Object tracking records:
◆ ◆ ◆ ◆ ◆ ◆ ◆
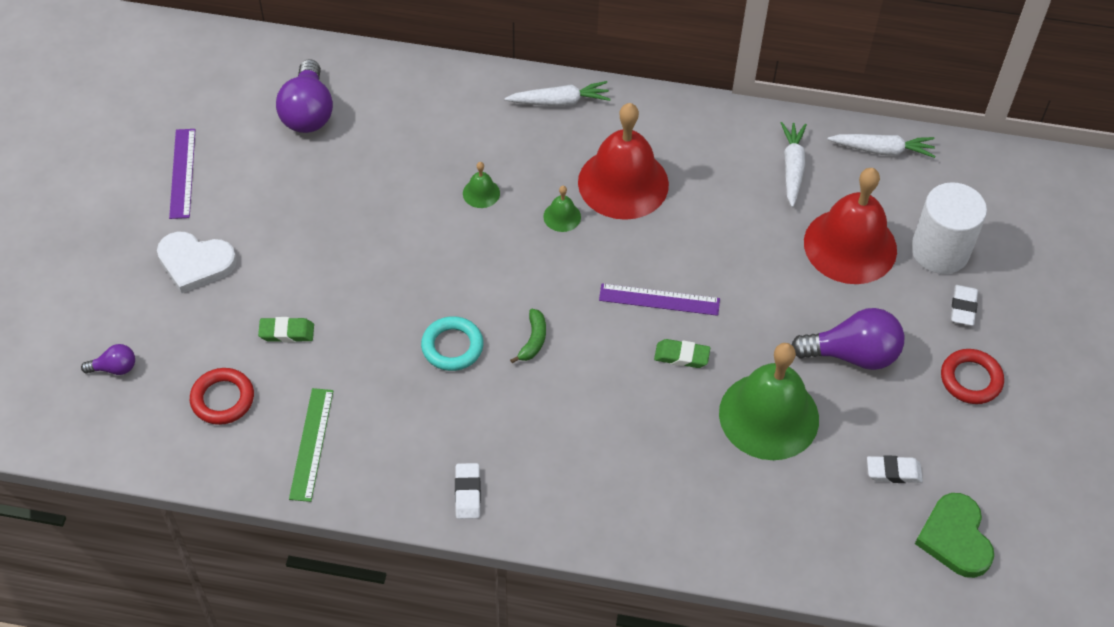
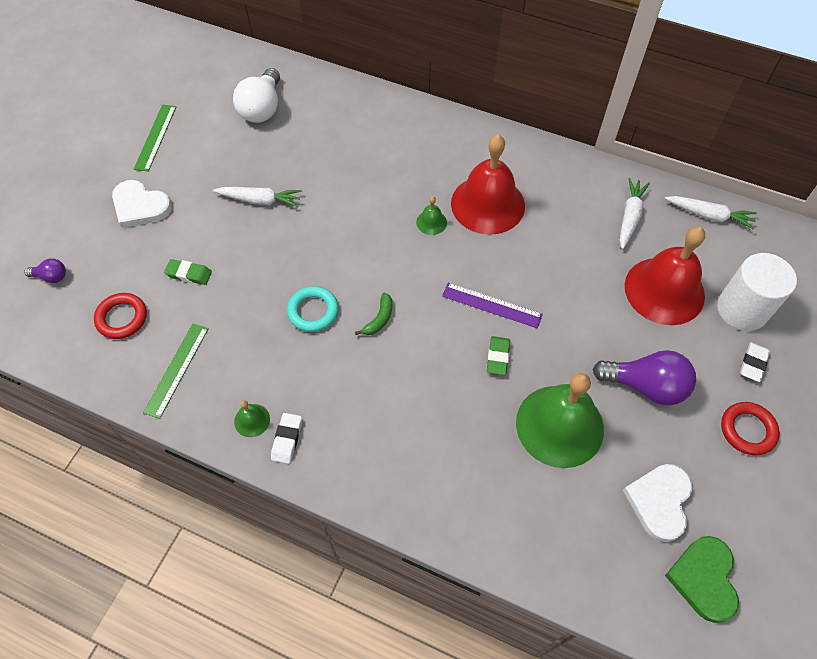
camera: 15 degrees right, 5 degrees up
purple ruler [169,129,196,219] -> green ruler [134,105,176,172]
purple light bulb [276,59,333,133] -> white light bulb [233,68,280,123]
green bell [463,162,500,208] -> green bell moved to [234,400,270,437]
white carrot [505,81,610,106] -> white carrot moved to [213,187,302,207]
green eraser [654,339,710,368] -> green eraser turned 75 degrees clockwise [487,336,510,375]
white eraser [867,455,923,483] -> white heart [623,464,692,542]

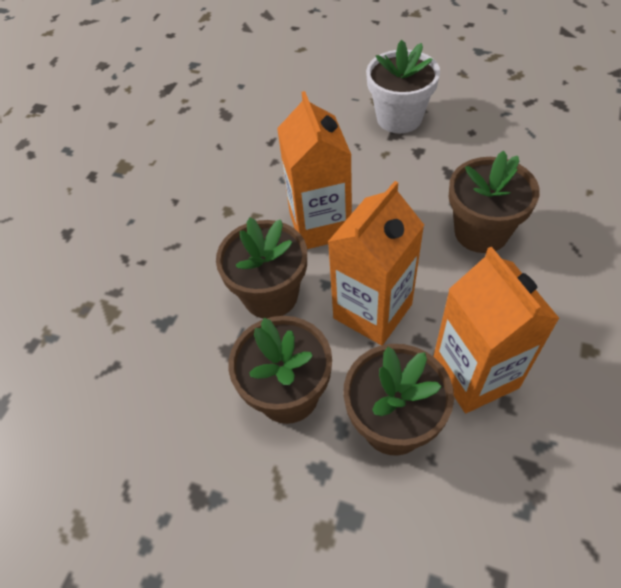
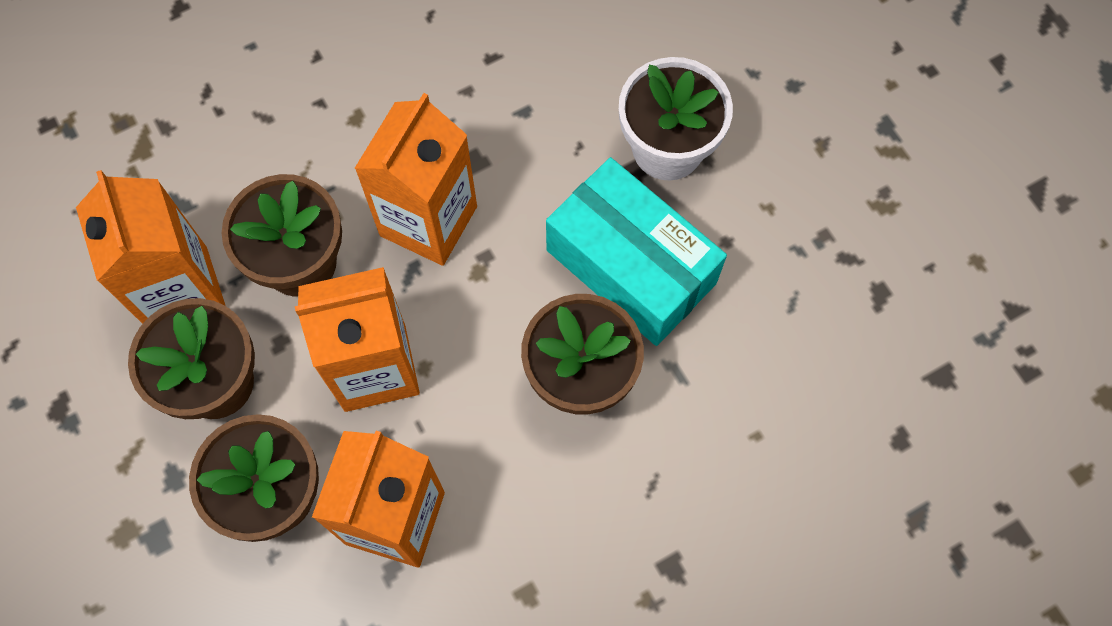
camera: 35 degrees right, 15 degrees up
none -> orange carton [76,170,226,324]
none -> turquoise box [546,157,727,346]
◆ ◆ ◆ ◆ ◆ ◆ ◆
- **Exercise goal**: Search the lines above for the string "purple", then show every one that has it.

- **Problem solution**:
purple ruler [169,129,196,219] -> green ruler [134,105,176,172]
purple light bulb [276,59,333,133] -> white light bulb [233,68,280,123]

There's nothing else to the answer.